↓

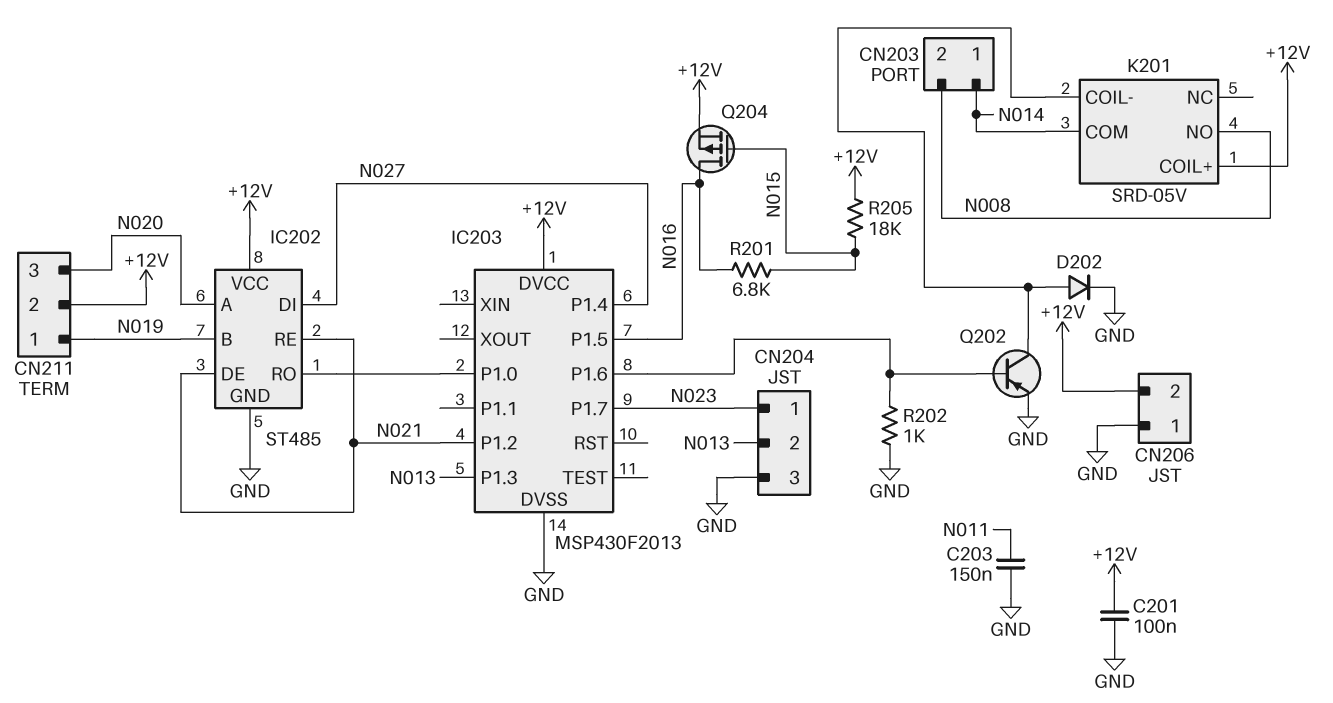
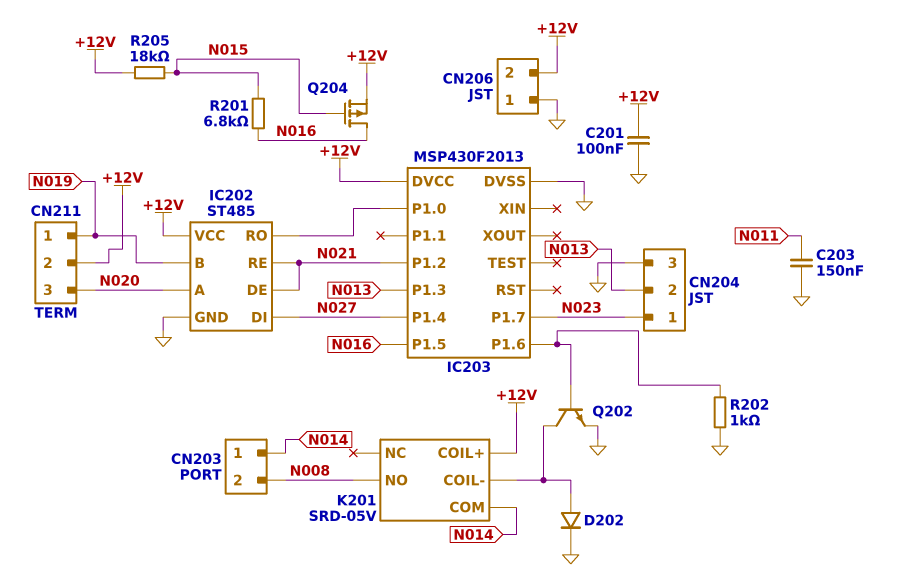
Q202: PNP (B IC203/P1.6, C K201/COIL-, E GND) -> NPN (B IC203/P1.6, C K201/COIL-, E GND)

↑
↓

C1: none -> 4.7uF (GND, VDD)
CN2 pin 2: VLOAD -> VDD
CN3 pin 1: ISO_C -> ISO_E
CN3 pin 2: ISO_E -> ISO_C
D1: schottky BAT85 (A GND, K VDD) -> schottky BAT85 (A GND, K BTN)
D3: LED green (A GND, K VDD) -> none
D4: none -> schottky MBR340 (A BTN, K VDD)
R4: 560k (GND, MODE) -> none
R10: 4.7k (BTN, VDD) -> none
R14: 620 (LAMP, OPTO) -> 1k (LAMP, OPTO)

↑
↓

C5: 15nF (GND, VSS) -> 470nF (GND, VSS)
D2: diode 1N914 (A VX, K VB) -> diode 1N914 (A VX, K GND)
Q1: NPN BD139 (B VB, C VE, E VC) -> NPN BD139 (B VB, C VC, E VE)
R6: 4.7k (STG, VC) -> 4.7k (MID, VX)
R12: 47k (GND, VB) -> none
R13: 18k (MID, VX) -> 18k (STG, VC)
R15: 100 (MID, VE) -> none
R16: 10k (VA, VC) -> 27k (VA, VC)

↑

**Required work**
Copy each line above containing the string "schottky".

**Exercise output**
D1: schottky BAT85 (A GND, K VDD) -> schottky BAT85 (A GND, K BTN)
D4: none -> schottky MBR340 (A BTN, K VDD)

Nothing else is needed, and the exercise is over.